* _Task to carry out_
Write out the lines of the records from the one containing "blue round brick E9:F10" to the very last, keeping each exactly as it is.

* _Excerpted records_
------------------------------------------------

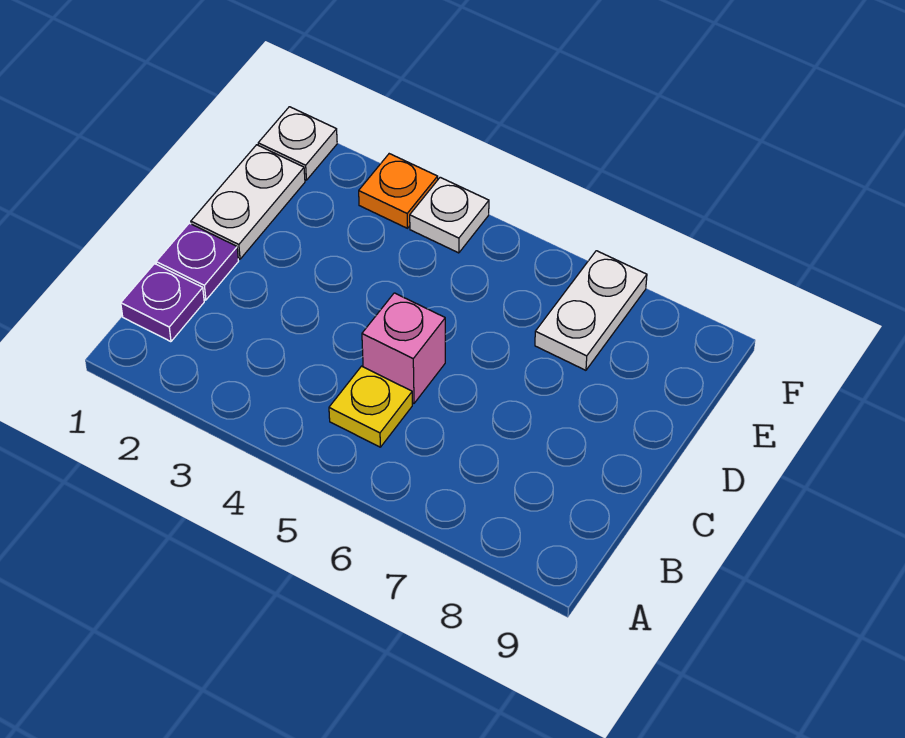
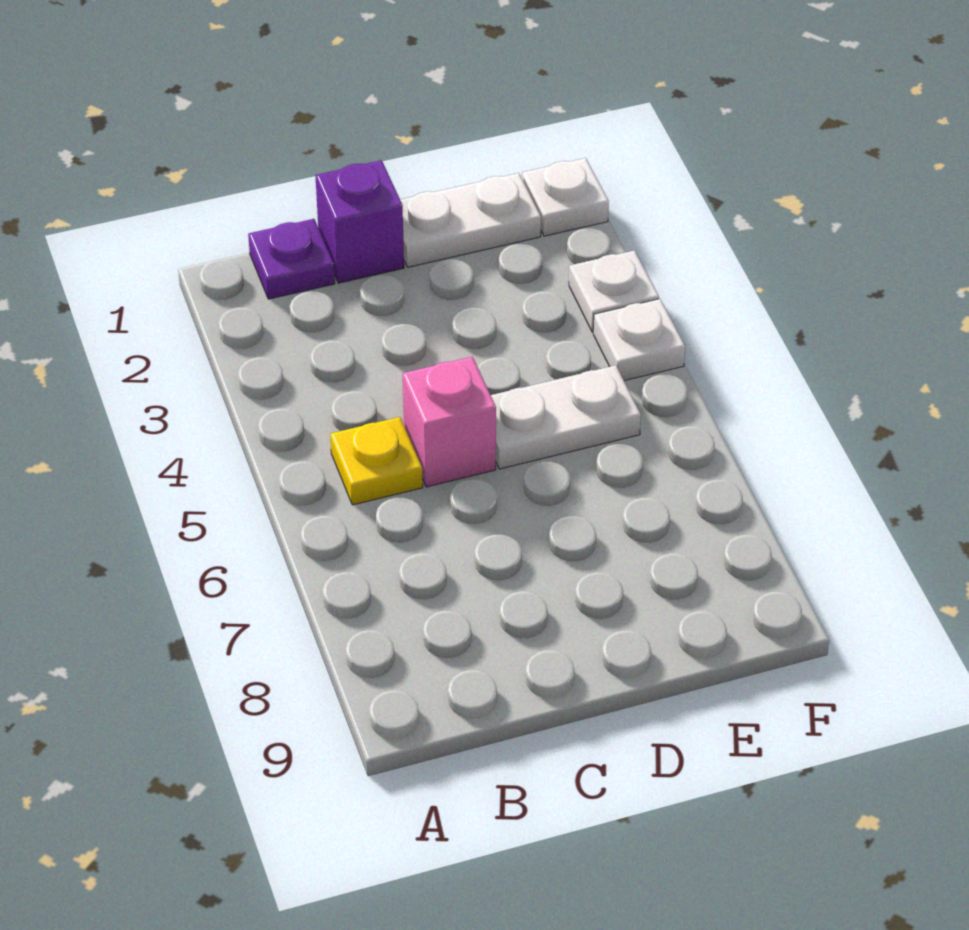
purple plate C1 level 1 -> purple brick C1 level 1
white plate E7:F7 level 1 -> white plate D5:E5 level 1
orange plate F3 level 1 -> white plate F3 level 1

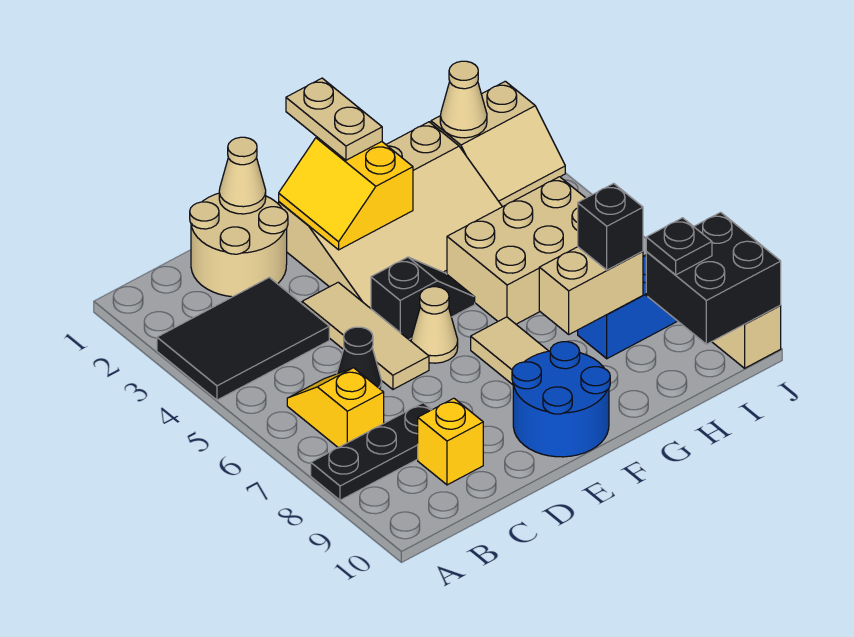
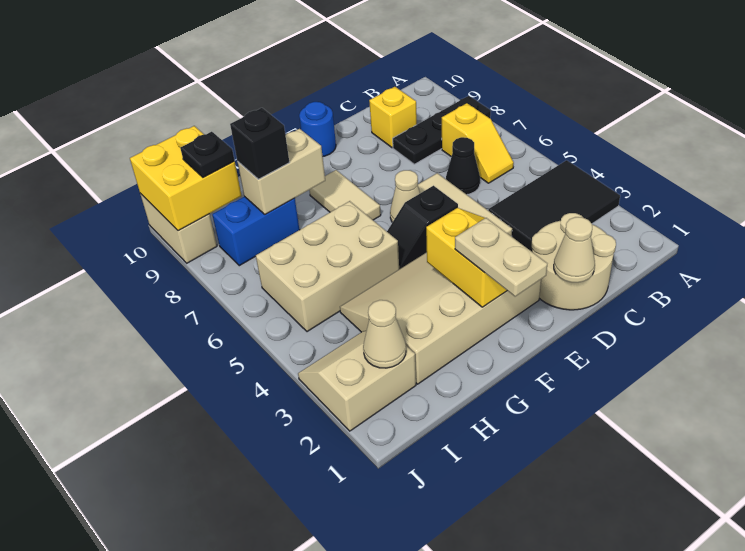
blue round brick E9:F10 level 1 -> blue round brick E10 level 1
black brick I9:J10 level 2 -> yellow brick I9:J10 level 2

------------------------------------------------

* _Response for this exercise_
blue round brick E9:F10 level 1 -> blue round brick E10 level 1
black brick I9:J10 level 2 -> yellow brick I9:J10 level 2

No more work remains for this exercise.